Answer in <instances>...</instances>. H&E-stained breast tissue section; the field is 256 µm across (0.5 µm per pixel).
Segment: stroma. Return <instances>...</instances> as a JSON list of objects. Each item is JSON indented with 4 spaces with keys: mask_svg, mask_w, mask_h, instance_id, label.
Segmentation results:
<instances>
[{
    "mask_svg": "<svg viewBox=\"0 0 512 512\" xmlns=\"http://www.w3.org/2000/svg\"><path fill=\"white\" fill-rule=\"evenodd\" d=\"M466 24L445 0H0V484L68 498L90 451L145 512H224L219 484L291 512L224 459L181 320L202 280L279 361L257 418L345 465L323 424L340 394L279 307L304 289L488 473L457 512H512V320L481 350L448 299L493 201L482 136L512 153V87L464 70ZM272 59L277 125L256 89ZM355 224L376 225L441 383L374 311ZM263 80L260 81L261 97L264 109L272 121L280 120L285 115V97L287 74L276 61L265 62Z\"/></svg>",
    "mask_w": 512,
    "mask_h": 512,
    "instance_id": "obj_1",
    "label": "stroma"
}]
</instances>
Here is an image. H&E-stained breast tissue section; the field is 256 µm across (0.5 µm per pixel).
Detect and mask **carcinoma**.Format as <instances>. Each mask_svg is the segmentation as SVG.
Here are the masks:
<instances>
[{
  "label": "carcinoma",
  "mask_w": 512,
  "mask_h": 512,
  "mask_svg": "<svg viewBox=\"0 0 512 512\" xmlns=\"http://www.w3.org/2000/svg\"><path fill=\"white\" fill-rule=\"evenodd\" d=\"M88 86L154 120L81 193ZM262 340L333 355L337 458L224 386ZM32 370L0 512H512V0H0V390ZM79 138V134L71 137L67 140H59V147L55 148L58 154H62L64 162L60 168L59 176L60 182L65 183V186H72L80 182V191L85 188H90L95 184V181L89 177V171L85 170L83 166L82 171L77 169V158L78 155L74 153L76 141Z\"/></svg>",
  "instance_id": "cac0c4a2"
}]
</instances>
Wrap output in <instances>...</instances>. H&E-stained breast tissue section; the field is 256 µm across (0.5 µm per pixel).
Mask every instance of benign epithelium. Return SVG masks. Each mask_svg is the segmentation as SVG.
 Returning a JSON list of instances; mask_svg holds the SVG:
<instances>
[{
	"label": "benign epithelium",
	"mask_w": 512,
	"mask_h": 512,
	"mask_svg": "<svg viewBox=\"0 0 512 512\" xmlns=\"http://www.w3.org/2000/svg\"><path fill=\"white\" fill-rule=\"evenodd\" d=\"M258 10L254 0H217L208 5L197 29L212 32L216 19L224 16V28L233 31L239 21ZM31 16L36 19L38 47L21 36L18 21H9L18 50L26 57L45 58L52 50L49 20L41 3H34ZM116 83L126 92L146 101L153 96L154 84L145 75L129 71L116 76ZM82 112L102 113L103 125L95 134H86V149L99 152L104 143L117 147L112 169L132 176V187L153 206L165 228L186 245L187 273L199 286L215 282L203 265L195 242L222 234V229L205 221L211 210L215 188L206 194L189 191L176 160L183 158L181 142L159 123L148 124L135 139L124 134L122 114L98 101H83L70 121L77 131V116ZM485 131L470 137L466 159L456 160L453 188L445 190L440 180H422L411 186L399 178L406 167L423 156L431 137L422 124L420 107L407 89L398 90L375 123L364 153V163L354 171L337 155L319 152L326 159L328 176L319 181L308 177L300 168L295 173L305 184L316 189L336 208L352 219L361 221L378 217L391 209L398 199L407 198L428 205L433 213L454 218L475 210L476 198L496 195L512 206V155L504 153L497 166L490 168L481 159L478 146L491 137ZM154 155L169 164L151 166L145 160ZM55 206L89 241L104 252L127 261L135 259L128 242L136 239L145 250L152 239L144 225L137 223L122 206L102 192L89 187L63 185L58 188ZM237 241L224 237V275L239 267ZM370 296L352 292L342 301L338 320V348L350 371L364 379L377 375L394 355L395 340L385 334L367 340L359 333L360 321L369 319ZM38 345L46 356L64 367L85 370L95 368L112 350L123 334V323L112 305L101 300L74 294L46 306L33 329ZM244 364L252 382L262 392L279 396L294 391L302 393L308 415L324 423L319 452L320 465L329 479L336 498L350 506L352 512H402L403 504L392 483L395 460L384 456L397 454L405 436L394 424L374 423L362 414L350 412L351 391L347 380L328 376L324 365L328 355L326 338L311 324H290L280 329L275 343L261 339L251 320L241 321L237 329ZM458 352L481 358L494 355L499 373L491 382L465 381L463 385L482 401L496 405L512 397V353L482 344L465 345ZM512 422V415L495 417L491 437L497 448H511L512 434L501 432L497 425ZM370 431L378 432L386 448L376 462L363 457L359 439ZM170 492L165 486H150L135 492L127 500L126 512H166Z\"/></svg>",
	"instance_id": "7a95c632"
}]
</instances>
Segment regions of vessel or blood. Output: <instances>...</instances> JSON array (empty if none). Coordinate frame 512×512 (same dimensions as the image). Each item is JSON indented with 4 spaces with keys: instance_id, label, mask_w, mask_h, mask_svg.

▶ GOAL OF THE EXERCISE
Reproduce the records above exactly.

▶ THE REPLY
Answer in <instances>...</instances>. H&E-stained breast tissue section; the field is 256 µm across (0.5 µm per pixel).
Segment: stroma. Return <instances>...</instances> as a JSON list of objects. Each item is JSON indented with 4 spaces with keys: mask_svg, mask_w, mask_h, instance_id, label.
Segmentation results:
<instances>
[{
    "mask_svg": "<svg viewBox=\"0 0 512 512\" xmlns=\"http://www.w3.org/2000/svg\"><path fill=\"white\" fill-rule=\"evenodd\" d=\"M466 24L445 0H0V484L68 498L90 451L145 512H224L219 484L291 512L224 459L181 320L202 280L279 361L257 418L345 465L323 424L340 394L279 307L304 289L488 473L457 512H512V320L481 350L448 299L493 201L482 136L512 153V87L464 70ZM272 59L277 125L256 89ZM355 224L376 225L441 383L374 311ZM263 80L260 81L261 97L264 109L272 121L280 120L285 115V97L287 74L276 61L265 62Z\"/></svg>",
    "mask_w": 512,
    "mask_h": 512,
    "instance_id": "obj_1",
    "label": "stroma"
}]
</instances>
Here is an image. H&E-stained breast tissue section; the field is 256 µm across (0.5 µm per pixel).
Detect and mask **carcinoma**.Format as <instances>. Each mask_svg is the segmentation as SVG.
Here are the masks:
<instances>
[{
  "label": "carcinoma",
  "mask_w": 512,
  "mask_h": 512,
  "mask_svg": "<svg viewBox=\"0 0 512 512\" xmlns=\"http://www.w3.org/2000/svg\"><path fill=\"white\" fill-rule=\"evenodd\" d=\"M88 86L154 120L81 193ZM262 340L333 355L337 458L224 386ZM32 370L0 512H512V0H0V390ZM79 138V134L71 137L67 140H59V147L55 148L58 154H62L64 162L60 168L59 176L60 182L65 183V186H72L80 182V191L85 188H90L95 184V181L89 177V171L85 170L83 166L82 171L77 169V158L78 155L74 153L76 141Z\"/></svg>",
  "instance_id": "cac0c4a2"
}]
</instances>
Wrap output in <instances>...</instances>. H&E-stained breast tissue section; the field is 256 µm across (0.5 µm per pixel).
Mask every instance of benign epithelium. Return SVG masks. Each mask_svg is the segmentation as SVG.
 Returning a JSON list of instances; mask_svg holds the SVG:
<instances>
[{
	"label": "benign epithelium",
	"mask_w": 512,
	"mask_h": 512,
	"mask_svg": "<svg viewBox=\"0 0 512 512\" xmlns=\"http://www.w3.org/2000/svg\"><path fill=\"white\" fill-rule=\"evenodd\" d=\"M258 10L254 0H217L208 5L197 29L212 32L216 19L224 16V28L233 31L239 21ZM31 16L36 19L38 47L21 36L18 21H9L18 50L26 57L45 58L52 50L49 20L41 3H34ZM116 83L126 92L146 101L153 96L154 84L145 75L129 71L116 76ZM82 112L102 113L103 125L95 134H86V149L99 152L104 143L117 147L112 169L132 176V187L153 206L165 228L186 245L187 273L199 286L215 282L203 265L195 242L222 234V229L205 221L211 210L215 188L206 194L189 191L176 160L183 158L181 142L159 123L148 124L135 139L124 134L122 114L98 101H83L70 121L77 131V116ZM485 131L470 137L466 159L456 160L453 188L445 190L440 180H422L411 186L399 178L406 167L423 156L431 137L422 124L420 107L407 89L398 90L375 123L364 153V163L354 171L337 155L319 152L326 159L328 176L319 181L308 177L300 168L295 173L305 184L316 189L336 208L352 219L361 221L378 217L391 209L398 199L407 198L428 205L433 213L454 218L475 210L476 198L496 195L512 206V155L504 153L497 166L490 168L481 159L478 146L491 137ZM154 155L169 164L151 166L145 160ZM55 206L89 241L104 252L127 261L135 259L128 242L136 239L145 250L152 239L144 225L137 223L122 206L102 192L89 187L63 185L58 188ZM237 241L224 237V275L239 267ZM370 296L352 292L342 301L338 320V348L350 371L364 379L377 375L394 355L395 340L385 334L367 340L359 333L360 321L369 319ZM38 345L46 356L64 367L85 370L95 368L112 350L123 334V323L112 305L101 300L74 294L46 306L33 329ZM244 364L252 382L262 392L279 396L294 391L302 393L308 415L324 423L319 452L320 465L329 479L336 498L350 506L352 512H402L403 504L392 483L395 460L384 456L397 454L405 436L394 424L374 423L362 414L350 412L351 391L347 380L328 376L324 365L328 355L326 338L311 324H290L280 329L275 343L261 339L251 320L241 321L237 329ZM458 352L481 358L494 355L499 373L491 382L465 381L463 385L482 401L496 405L512 397V353L482 344L465 345ZM512 422V415L495 417L491 437L497 448H511L512 434L501 432L497 425ZM370 431L378 432L386 448L376 462L363 457L359 439ZM170 492L165 486H150L135 492L127 500L126 512H166Z\"/></svg>",
	"instance_id": "7a95c632"
}]
</instances>
Segment regions of vessel or blood. Output: <instances>...</instances> JSON array (empty if none). Coordinate frame 512×512 (same dimensions as the image). Each item is JSON indented with 4 spaces with keys: instance_id, label, mask_w, mask_h, mask_svg.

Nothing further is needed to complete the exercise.